Exercise objective ->
Please restate, word for word, each line from the one containing "pink traffic cone [891,77,954,148] -> none" through the end of the entries below.

Excerpted data ->
------------------------

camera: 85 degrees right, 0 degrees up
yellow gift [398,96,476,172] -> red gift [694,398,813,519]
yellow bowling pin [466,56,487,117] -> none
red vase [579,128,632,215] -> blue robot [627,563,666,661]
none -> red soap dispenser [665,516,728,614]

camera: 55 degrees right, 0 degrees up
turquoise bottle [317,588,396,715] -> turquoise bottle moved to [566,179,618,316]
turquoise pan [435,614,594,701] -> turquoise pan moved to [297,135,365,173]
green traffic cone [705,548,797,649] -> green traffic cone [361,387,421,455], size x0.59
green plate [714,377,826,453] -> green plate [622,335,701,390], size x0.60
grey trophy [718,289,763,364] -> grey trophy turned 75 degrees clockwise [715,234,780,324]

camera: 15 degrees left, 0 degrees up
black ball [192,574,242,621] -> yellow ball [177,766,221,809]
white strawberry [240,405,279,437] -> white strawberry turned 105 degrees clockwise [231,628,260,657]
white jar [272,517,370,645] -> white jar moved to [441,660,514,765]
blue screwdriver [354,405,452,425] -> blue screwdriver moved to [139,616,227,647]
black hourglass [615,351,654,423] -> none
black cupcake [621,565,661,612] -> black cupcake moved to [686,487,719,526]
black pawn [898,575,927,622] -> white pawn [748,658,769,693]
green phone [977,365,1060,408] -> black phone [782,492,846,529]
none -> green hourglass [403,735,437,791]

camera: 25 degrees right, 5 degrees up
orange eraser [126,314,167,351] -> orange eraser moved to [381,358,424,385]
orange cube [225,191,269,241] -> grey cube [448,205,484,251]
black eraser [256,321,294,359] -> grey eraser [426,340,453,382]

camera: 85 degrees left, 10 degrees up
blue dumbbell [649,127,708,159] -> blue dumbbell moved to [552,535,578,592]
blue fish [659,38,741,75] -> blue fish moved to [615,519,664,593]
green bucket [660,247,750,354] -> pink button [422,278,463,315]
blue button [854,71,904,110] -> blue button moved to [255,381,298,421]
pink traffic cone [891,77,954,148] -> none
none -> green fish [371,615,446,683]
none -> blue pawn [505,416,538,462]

------------------------

Output of the task ->
pink traffic cone [891,77,954,148] -> none
none -> green fish [371,615,446,683]
none -> blue pawn [505,416,538,462]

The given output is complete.